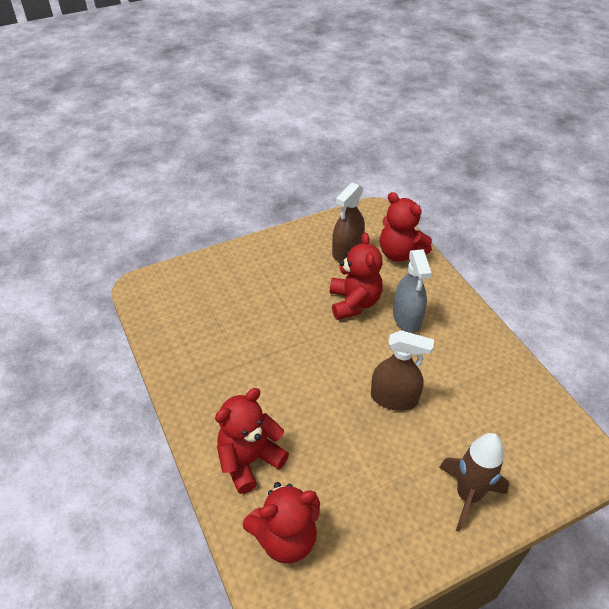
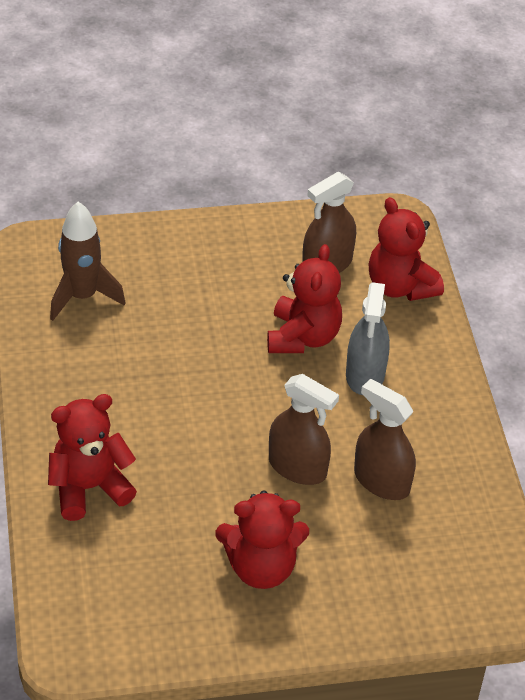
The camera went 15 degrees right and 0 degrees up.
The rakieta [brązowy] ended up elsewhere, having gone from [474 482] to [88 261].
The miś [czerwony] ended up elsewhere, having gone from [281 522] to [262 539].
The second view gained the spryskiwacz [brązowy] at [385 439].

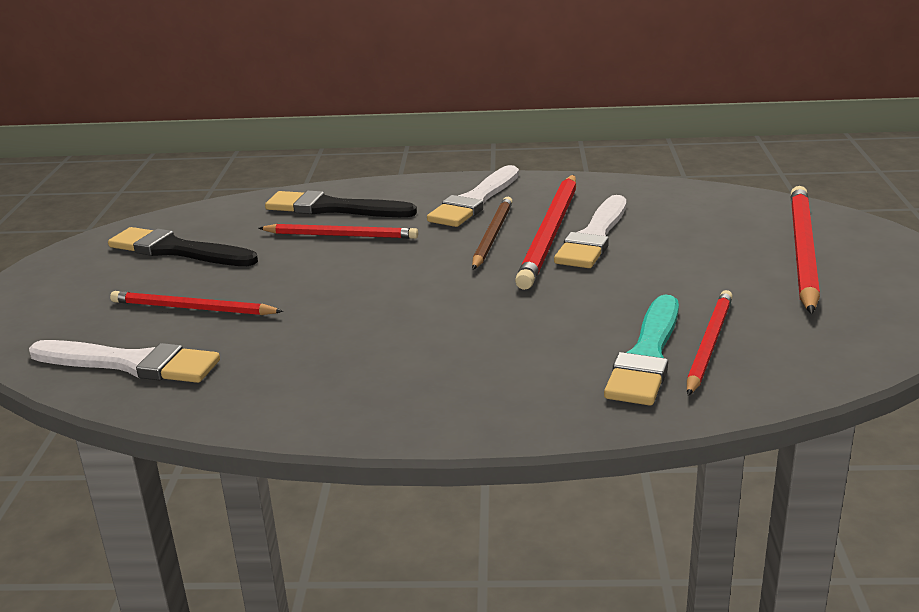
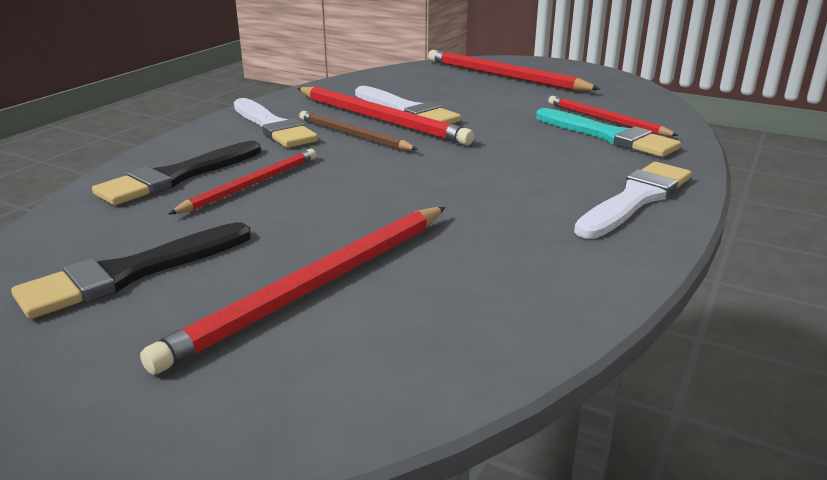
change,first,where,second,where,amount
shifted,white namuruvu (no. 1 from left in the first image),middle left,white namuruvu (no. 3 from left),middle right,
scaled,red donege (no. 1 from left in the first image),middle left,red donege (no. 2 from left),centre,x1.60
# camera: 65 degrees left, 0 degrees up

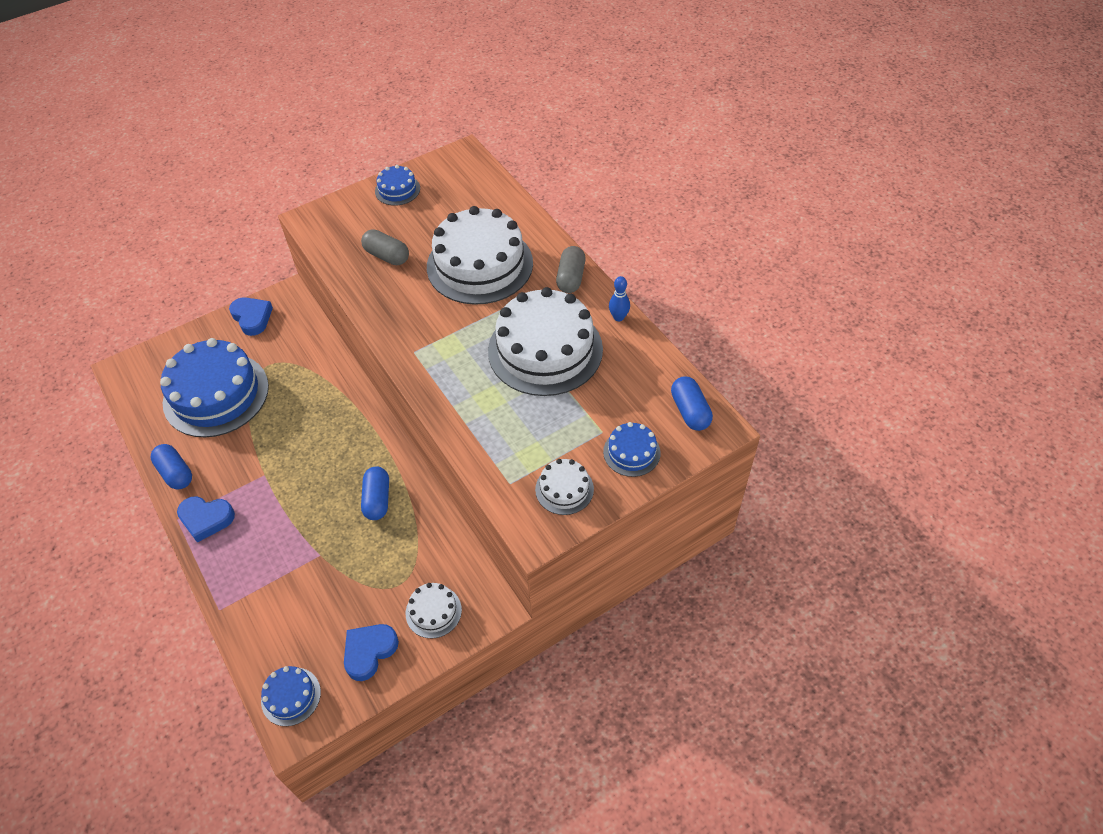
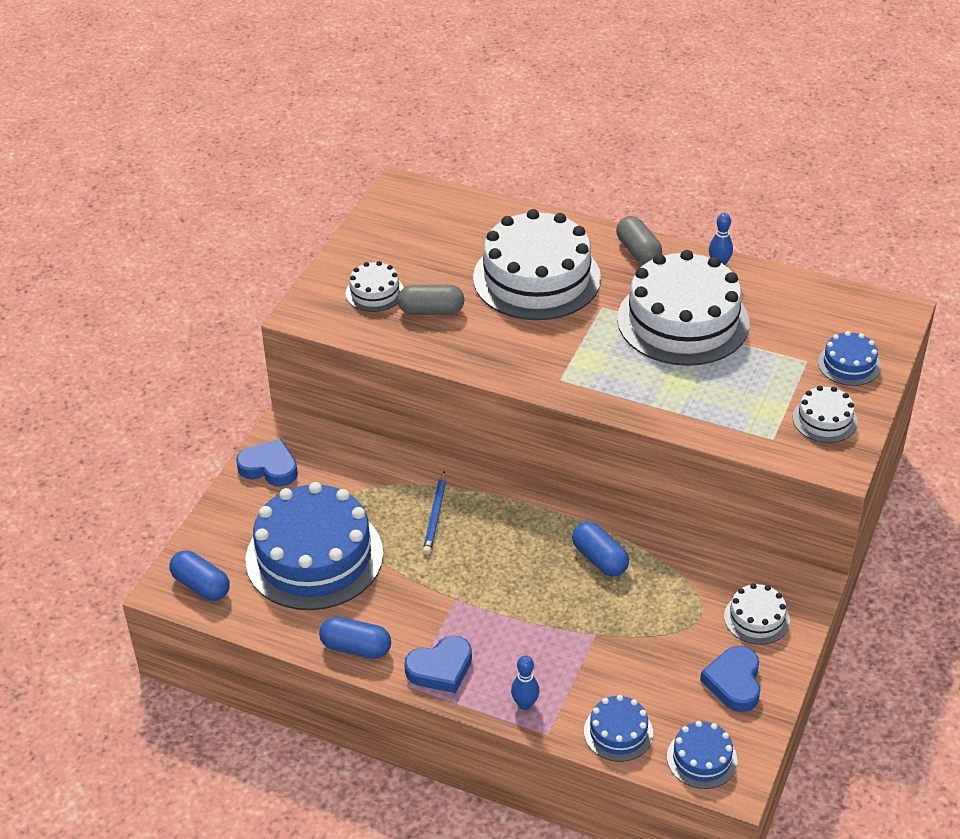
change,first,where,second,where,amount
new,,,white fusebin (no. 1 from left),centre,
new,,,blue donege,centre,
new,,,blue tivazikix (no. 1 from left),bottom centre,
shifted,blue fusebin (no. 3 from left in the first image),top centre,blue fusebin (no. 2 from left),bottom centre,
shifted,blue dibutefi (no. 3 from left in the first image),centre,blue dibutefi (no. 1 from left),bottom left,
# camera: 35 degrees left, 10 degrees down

────────────────────────────────────────

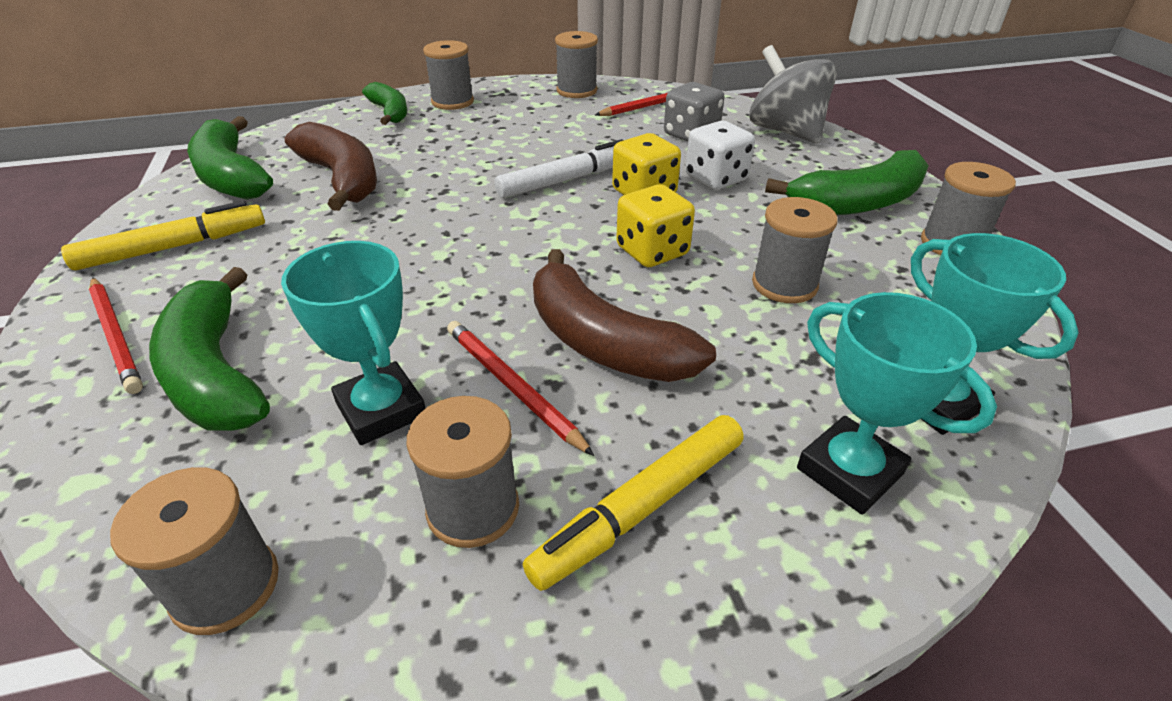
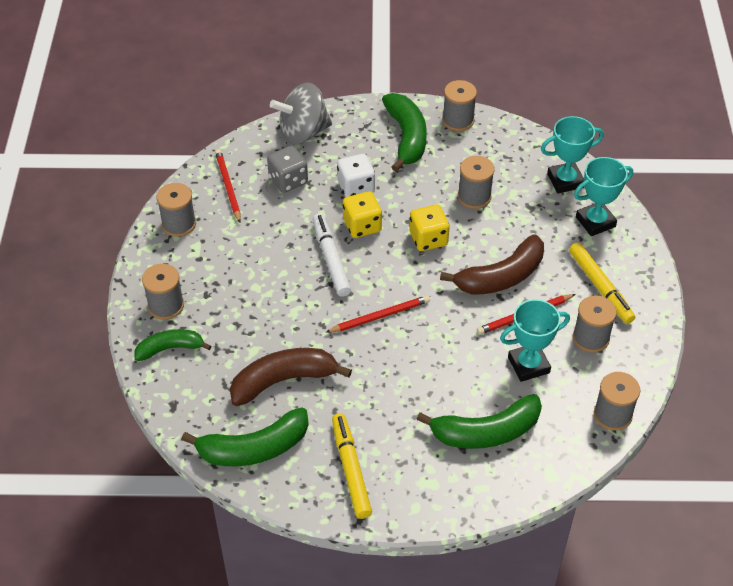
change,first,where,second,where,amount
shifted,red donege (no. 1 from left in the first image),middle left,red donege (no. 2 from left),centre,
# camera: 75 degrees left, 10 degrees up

────────────────────────────────────────

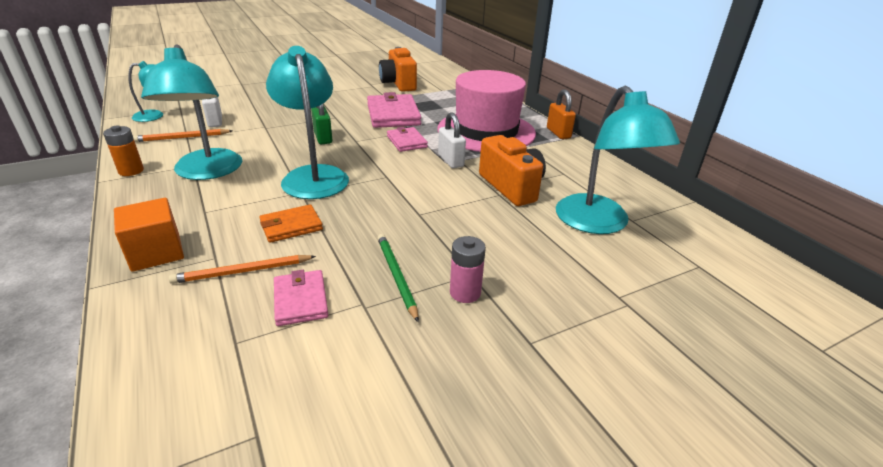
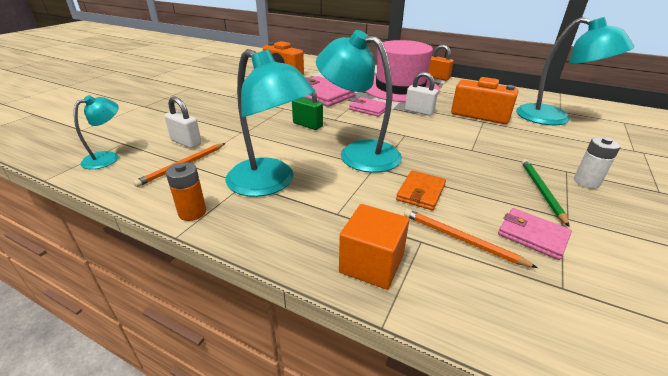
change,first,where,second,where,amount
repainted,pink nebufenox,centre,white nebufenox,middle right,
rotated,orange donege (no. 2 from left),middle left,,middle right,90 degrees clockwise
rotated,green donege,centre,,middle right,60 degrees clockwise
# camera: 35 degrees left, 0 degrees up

────────────────────────────────────────

> [TASK TO COMPLETE]:
Look above for the line with "shifted,white namuruvu (no." and the line with "scaled,red donege (no.". Retype those two lines and every line between them exactly, adding nothing.

> [OUTPUT OF THE TASK]:
shifted,white namuruvu (no. 1 from left in the first image),middle left,white namuruvu (no. 3 from left),middle right,
scaled,red donege (no. 1 from left in the first image),middle left,red donege (no. 2 from left),centre,x1.60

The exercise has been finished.